# Supplied material:

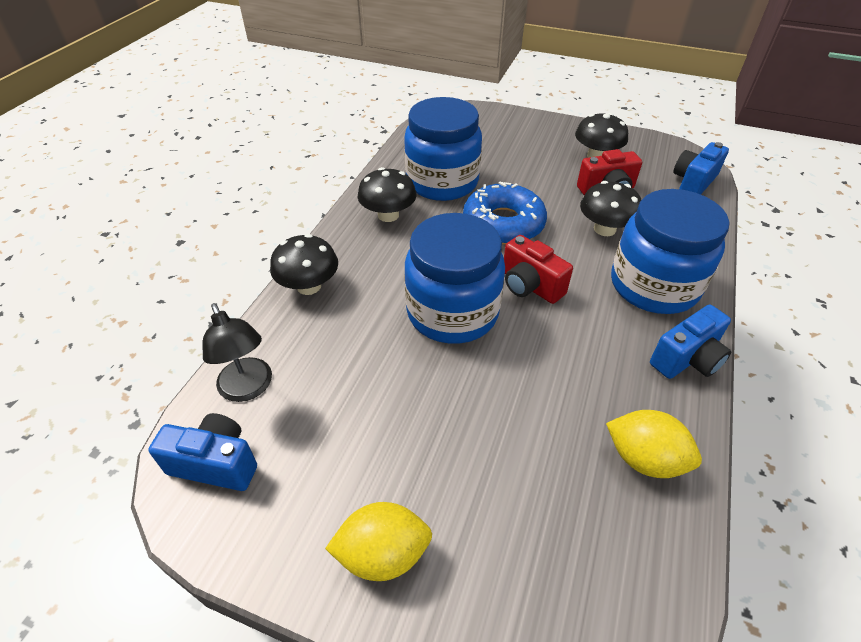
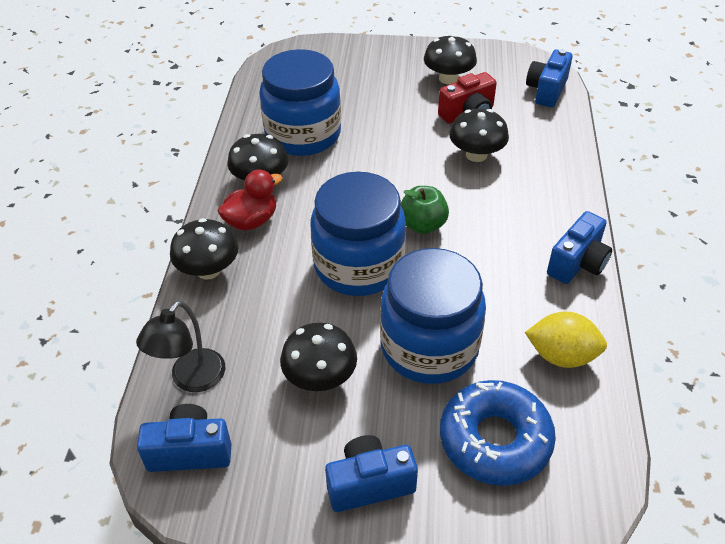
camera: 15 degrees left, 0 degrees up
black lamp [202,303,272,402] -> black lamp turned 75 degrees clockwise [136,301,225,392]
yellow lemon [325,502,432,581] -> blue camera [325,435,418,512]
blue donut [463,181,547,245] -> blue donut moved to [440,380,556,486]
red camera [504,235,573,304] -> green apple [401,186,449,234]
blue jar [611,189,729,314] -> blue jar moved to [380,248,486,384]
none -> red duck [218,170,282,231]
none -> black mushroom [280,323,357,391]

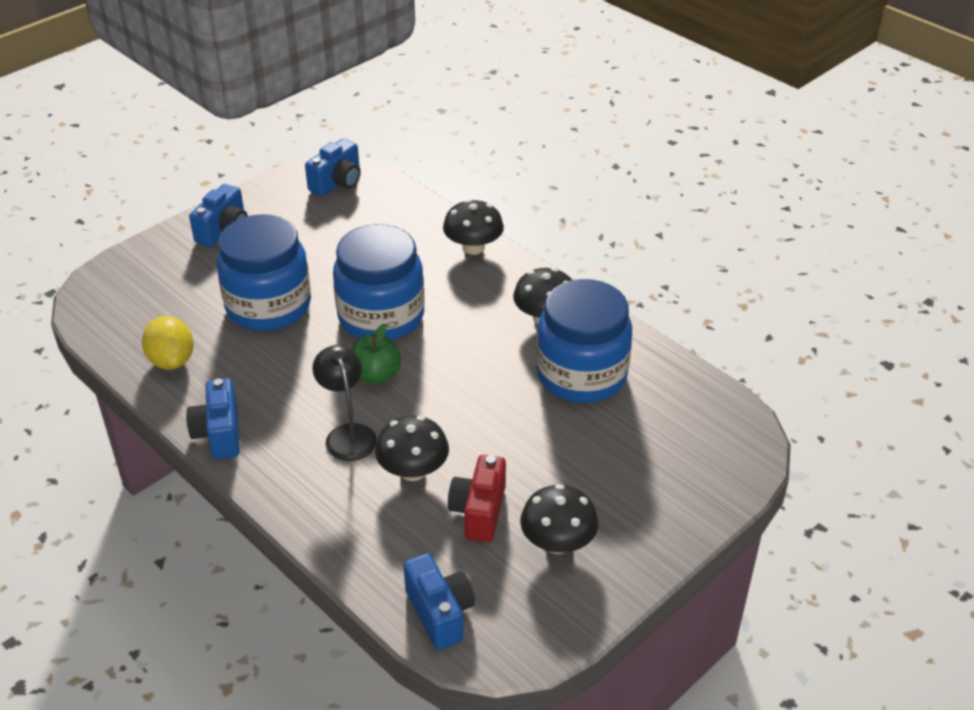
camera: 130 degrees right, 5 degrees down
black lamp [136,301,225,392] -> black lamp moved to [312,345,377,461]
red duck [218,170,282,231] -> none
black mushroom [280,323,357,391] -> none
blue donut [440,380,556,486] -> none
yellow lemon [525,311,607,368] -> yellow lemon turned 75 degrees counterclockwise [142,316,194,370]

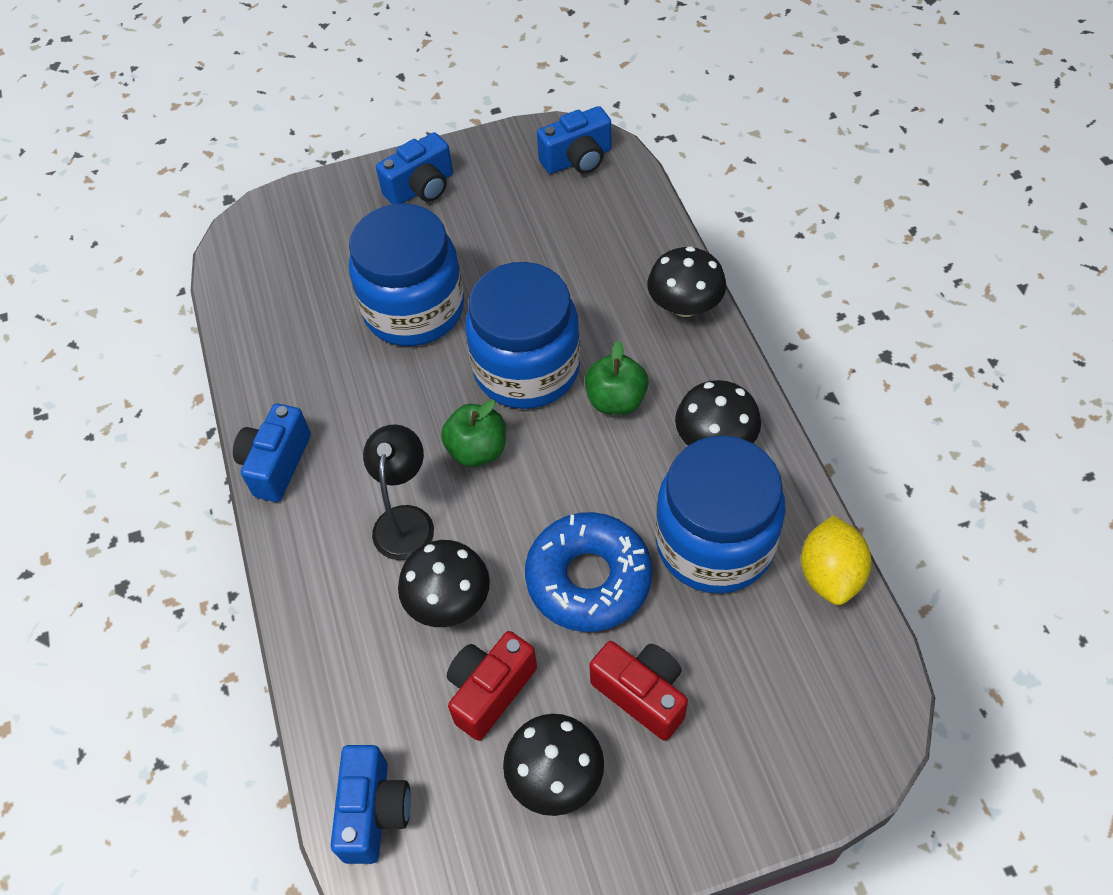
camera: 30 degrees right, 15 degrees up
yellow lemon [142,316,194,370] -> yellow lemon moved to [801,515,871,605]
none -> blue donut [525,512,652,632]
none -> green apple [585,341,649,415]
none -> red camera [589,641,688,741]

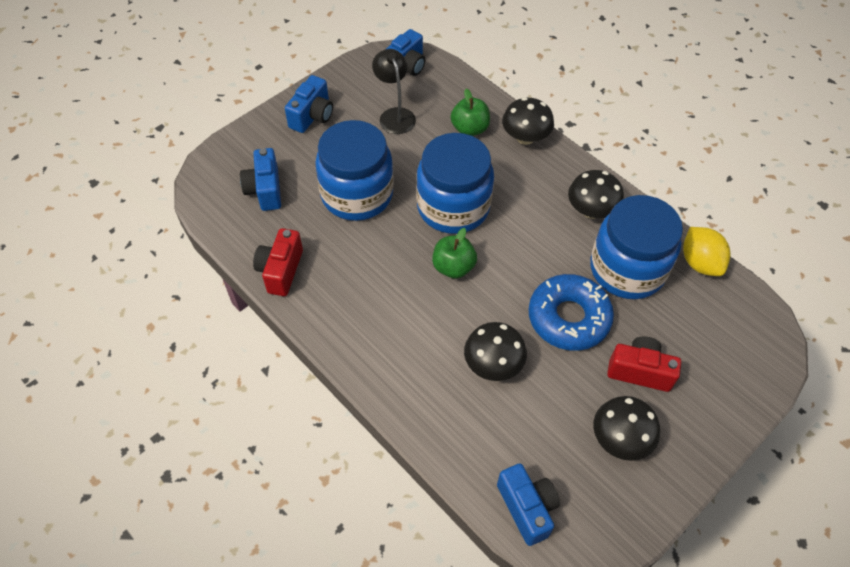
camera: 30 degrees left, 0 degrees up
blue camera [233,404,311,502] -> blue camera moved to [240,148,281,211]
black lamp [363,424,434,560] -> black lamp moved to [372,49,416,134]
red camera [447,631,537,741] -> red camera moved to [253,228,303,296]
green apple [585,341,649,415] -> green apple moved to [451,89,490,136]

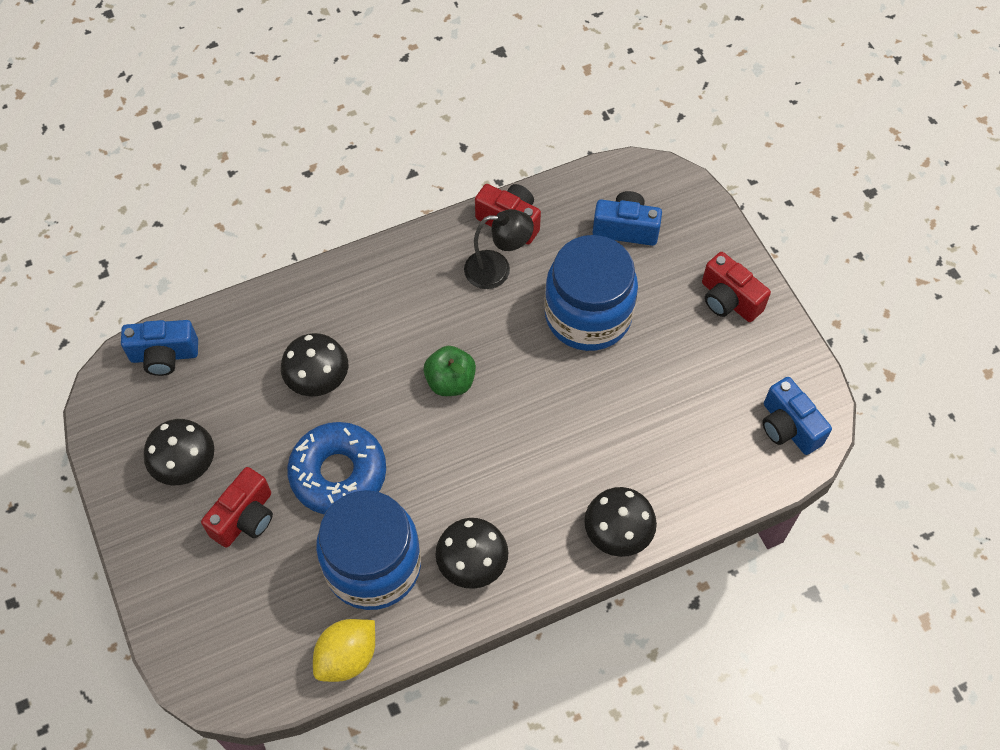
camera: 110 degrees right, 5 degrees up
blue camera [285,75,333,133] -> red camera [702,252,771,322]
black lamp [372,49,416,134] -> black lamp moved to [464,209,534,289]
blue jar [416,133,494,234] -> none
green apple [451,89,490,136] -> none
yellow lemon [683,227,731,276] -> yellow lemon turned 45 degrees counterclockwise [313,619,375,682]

# Task:
Omit the pictures; restate every entry word for word.

# Task response:
camera: 15 degrees left, 0 degrees up
black lamp [202,303,272,402] -> black lamp turned 75 degrees clockwise [136,301,225,392]
yellow lemon [325,502,432,581] -> blue camera [325,435,418,512]
blue donut [463,181,547,245] -> blue donut moved to [440,380,556,486]
red camera [504,235,573,304] -> green apple [401,186,449,234]
blue jar [611,189,729,314] -> blue jar moved to [380,248,486,384]
none -> red duck [218,170,282,231]
none -> black mushroom [280,323,357,391]

camera: 130 degrees right, 5 degrees down
black lamp [136,301,225,392] -> black lamp moved to [312,345,377,461]
red duck [218,170,282,231] -> none
black mushroom [280,323,357,391] -> none
blue donut [440,380,556,486] -> none
yellow lemon [525,311,607,368] -> yellow lemon turned 75 degrees counterclockwise [142,316,194,370]

camera: 30 degrees right, 15 degrees up
yellow lemon [142,316,194,370] -> yellow lemon moved to [801,515,871,605]
none -> blue donut [525,512,652,632]
none -> green apple [585,341,649,415]
none -> red camera [589,641,688,741]

camera: 30 degrees left, 0 degrees up
blue camera [233,404,311,502] -> blue camera moved to [240,148,281,211]
black lamp [363,424,434,560] -> black lamp moved to [372,49,416,134]
red camera [447,631,537,741] -> red camera moved to [253,228,303,296]
green apple [585,341,649,415] -> green apple moved to [451,89,490,136]

camera: 110 degrees right, 5 degrees up
blue camera [285,75,333,133] -> red camera [702,252,771,322]
black lamp [372,49,416,134] -> black lamp moved to [464,209,534,289]
blue jar [416,133,494,234] -> none
green apple [451,89,490,136] -> none
yellow lemon [683,227,731,276] -> yellow lemon turned 45 degrees counterclockwise [313,619,375,682]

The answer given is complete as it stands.